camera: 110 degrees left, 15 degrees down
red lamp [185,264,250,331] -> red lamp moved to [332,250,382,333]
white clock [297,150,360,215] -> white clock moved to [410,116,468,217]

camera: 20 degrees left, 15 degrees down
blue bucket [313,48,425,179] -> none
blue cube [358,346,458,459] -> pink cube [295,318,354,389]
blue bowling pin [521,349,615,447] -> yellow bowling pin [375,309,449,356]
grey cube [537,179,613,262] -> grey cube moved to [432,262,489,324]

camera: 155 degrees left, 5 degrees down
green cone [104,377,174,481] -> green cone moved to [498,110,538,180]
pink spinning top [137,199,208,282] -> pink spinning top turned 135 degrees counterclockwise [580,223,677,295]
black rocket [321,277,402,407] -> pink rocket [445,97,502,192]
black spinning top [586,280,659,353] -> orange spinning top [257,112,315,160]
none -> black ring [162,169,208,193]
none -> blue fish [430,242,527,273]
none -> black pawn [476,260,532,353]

• _Work order_: Every record must be written out again without any change.

• _Result below_:
camera: 110 degrees left, 15 degrees down
red lamp [185,264,250,331] -> red lamp moved to [332,250,382,333]
white clock [297,150,360,215] -> white clock moved to [410,116,468,217]

camera: 20 degrees left, 15 degrees down
blue bucket [313,48,425,179] -> none
blue cube [358,346,458,459] -> pink cube [295,318,354,389]
blue bowling pin [521,349,615,447] -> yellow bowling pin [375,309,449,356]
grey cube [537,179,613,262] -> grey cube moved to [432,262,489,324]

camera: 155 degrees left, 5 degrees down
green cone [104,377,174,481] -> green cone moved to [498,110,538,180]
pink spinning top [137,199,208,282] -> pink spinning top turned 135 degrees counterclockwise [580,223,677,295]
black rocket [321,277,402,407] -> pink rocket [445,97,502,192]
black spinning top [586,280,659,353] -> orange spinning top [257,112,315,160]
none -> black ring [162,169,208,193]
none -> blue fish [430,242,527,273]
none -> black pawn [476,260,532,353]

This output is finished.